Collected data entries:
***

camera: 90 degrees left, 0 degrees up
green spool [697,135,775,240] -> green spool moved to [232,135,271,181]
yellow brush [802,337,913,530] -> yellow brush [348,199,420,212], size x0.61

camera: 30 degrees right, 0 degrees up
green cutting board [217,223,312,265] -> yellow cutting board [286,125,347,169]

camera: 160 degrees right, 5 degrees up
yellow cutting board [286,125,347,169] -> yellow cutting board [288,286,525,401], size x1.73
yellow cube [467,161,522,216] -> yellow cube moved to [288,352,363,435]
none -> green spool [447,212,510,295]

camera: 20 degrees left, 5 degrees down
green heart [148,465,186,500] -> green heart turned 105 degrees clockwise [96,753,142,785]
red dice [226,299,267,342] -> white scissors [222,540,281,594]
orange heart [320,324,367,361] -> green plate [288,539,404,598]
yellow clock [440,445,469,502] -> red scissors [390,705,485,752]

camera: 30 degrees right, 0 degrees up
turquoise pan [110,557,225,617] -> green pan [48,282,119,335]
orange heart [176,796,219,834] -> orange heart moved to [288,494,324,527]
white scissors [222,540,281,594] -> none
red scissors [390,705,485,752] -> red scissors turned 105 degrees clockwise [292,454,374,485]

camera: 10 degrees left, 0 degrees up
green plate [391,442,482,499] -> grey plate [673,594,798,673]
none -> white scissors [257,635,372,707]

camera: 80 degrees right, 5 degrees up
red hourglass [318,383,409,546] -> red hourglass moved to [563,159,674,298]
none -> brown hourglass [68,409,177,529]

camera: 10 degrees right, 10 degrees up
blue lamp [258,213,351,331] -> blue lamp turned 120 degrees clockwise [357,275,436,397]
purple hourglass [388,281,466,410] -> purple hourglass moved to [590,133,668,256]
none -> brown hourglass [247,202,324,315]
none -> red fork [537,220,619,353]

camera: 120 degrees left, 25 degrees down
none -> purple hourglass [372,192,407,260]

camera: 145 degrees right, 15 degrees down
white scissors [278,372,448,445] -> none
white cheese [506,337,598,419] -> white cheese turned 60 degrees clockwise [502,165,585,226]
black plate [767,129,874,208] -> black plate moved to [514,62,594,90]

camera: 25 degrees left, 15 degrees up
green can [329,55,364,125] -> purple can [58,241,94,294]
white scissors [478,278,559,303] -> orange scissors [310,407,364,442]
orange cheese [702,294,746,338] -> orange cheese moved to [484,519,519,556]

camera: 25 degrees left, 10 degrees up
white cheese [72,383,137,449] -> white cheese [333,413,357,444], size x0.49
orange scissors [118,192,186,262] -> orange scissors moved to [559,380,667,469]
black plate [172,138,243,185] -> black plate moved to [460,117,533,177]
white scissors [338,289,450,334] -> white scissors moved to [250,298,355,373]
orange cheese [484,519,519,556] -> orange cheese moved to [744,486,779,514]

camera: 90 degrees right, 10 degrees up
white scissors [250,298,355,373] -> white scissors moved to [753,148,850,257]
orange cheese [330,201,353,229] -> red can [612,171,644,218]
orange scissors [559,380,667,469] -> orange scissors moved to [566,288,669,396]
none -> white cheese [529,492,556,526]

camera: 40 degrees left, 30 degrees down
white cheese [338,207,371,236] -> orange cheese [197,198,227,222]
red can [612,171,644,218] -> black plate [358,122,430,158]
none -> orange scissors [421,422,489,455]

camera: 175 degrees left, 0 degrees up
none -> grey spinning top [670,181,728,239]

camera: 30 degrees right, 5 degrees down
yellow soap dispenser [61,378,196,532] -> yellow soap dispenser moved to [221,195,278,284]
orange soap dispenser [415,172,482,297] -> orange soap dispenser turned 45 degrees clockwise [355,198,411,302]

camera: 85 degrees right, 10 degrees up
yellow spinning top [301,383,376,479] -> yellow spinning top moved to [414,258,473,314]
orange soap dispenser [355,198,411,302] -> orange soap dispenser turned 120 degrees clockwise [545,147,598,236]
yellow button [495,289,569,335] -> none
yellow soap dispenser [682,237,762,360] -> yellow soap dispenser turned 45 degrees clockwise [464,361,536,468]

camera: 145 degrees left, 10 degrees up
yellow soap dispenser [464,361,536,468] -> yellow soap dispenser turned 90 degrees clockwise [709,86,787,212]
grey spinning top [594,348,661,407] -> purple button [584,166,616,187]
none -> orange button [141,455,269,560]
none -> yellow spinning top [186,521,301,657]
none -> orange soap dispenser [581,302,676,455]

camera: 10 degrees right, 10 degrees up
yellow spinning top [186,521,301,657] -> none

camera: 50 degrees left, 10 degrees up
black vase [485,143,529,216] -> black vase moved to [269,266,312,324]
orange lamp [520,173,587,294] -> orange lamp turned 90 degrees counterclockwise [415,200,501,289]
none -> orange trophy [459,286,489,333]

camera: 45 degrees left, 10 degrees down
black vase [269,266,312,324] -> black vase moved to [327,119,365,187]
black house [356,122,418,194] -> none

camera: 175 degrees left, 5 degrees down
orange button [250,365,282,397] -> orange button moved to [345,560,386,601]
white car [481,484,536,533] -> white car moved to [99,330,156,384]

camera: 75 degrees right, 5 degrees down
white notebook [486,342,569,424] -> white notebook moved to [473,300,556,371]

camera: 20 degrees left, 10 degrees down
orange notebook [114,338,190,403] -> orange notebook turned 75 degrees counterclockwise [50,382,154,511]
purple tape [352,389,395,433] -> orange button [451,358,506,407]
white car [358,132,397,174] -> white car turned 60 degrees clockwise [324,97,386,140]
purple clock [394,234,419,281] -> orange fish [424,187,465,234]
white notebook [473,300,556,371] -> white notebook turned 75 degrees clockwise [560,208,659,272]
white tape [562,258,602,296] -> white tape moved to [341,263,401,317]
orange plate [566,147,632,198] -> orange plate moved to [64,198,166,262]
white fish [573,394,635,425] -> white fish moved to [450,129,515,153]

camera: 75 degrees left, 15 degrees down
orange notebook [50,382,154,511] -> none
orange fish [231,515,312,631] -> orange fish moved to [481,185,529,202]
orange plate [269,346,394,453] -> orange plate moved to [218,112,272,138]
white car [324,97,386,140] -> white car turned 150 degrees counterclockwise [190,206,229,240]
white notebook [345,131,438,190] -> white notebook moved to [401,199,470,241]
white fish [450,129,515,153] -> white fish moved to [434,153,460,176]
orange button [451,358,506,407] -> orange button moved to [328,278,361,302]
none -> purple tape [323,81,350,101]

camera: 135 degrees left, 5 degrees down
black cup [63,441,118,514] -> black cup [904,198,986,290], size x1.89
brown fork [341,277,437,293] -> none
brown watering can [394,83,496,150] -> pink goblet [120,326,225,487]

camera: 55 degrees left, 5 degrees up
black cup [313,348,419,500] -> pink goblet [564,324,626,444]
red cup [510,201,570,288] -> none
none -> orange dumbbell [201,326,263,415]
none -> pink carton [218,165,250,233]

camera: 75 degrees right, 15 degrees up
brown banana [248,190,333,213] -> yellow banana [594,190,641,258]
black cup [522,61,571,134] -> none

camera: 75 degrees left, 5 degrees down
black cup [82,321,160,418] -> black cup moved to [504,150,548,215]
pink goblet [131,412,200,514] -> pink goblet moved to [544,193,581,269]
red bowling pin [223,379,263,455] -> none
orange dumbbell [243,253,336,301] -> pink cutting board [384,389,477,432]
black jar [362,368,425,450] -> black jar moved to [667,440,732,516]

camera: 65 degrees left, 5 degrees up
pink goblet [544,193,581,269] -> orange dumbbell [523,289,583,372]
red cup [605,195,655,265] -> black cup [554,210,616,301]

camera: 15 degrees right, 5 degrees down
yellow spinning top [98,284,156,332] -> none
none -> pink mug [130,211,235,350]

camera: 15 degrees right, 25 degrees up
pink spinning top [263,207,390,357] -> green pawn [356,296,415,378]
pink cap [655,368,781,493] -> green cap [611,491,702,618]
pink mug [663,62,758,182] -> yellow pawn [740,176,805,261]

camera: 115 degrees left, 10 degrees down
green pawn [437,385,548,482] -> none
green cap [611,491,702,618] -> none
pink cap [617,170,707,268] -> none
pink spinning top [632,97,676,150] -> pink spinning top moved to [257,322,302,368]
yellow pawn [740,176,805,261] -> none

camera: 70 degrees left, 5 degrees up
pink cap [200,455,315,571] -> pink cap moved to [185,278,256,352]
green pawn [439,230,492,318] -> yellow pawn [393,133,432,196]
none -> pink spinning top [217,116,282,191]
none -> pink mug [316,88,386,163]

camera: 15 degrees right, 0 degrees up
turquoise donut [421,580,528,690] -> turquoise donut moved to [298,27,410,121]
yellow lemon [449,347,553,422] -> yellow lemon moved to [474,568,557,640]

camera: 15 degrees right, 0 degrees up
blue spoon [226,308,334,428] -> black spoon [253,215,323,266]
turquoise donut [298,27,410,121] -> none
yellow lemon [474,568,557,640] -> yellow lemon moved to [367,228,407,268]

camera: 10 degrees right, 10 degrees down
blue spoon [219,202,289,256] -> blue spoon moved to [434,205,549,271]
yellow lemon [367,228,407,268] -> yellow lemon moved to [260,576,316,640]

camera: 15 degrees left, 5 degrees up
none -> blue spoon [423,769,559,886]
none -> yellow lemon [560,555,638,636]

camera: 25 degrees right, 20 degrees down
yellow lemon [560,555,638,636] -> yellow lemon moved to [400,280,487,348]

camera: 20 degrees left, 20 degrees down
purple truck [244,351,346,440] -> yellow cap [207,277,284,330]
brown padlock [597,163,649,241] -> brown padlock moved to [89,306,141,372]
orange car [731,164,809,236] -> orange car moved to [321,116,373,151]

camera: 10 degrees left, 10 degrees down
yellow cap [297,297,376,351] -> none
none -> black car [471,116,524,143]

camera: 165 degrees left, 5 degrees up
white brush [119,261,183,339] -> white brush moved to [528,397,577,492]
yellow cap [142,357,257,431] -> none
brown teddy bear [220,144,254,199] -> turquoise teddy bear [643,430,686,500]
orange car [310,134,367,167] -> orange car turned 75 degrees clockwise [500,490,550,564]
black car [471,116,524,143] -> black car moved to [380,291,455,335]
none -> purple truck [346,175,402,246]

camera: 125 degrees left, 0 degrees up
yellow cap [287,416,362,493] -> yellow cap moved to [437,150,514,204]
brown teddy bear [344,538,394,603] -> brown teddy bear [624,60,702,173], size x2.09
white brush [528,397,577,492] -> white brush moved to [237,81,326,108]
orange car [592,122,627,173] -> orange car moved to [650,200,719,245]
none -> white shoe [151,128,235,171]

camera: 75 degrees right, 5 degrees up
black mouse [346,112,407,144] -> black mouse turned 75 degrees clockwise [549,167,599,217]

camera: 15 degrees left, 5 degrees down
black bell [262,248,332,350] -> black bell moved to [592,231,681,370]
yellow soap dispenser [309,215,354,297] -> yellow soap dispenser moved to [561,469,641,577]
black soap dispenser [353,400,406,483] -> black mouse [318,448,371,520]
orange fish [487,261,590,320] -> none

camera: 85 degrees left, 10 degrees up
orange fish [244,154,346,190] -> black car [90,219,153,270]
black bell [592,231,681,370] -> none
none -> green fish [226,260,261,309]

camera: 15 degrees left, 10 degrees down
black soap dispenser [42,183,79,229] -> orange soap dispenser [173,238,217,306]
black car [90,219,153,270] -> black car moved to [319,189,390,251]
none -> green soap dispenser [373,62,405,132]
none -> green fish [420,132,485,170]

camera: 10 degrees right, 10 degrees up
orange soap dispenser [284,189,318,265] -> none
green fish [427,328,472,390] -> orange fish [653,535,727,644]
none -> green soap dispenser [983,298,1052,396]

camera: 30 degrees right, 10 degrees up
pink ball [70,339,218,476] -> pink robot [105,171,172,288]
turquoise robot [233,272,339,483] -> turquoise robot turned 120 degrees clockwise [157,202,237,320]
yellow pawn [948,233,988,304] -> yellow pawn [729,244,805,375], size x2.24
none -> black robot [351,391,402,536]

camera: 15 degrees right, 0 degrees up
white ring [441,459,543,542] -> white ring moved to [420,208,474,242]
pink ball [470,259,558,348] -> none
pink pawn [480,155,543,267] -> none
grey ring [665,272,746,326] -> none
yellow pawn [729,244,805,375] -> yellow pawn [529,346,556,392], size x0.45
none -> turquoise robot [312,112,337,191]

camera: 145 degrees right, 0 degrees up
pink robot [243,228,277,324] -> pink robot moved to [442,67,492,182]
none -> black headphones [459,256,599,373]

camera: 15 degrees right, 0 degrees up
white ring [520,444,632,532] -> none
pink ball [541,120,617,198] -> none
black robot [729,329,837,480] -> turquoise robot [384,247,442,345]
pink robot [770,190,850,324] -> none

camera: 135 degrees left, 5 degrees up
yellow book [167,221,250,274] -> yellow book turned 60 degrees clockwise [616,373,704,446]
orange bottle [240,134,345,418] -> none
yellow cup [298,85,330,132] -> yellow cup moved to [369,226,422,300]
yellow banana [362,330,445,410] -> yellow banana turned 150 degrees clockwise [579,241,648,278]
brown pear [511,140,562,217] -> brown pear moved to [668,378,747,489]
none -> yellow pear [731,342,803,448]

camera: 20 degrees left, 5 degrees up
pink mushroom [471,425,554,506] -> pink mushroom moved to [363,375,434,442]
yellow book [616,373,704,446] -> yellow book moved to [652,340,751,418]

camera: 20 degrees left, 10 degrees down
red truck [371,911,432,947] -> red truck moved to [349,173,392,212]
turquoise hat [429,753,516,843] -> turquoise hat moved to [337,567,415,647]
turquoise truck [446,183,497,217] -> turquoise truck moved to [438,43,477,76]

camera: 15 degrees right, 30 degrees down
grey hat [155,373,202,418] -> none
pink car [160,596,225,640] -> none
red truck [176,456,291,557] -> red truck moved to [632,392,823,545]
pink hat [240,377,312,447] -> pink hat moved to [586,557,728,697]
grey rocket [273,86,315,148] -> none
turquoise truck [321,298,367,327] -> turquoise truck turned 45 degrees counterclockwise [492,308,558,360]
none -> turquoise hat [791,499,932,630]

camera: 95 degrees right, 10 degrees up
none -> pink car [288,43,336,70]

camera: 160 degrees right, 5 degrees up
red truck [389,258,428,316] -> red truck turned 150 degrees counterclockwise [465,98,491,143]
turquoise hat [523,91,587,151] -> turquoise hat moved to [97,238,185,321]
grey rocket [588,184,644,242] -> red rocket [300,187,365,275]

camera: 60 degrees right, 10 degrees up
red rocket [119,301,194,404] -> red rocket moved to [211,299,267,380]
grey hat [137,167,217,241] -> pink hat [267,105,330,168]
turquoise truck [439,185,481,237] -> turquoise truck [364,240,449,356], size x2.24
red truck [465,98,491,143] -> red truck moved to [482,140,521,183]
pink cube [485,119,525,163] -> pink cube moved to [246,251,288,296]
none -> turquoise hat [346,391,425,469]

***

*What this task involves*
Out of the records above, pull each line containing the word "dumbbell".

*Solution for this task*
none -> orange dumbbell [201,326,263,415]
orange dumbbell [243,253,336,301] -> pink cutting board [384,389,477,432]
pink goblet [544,193,581,269] -> orange dumbbell [523,289,583,372]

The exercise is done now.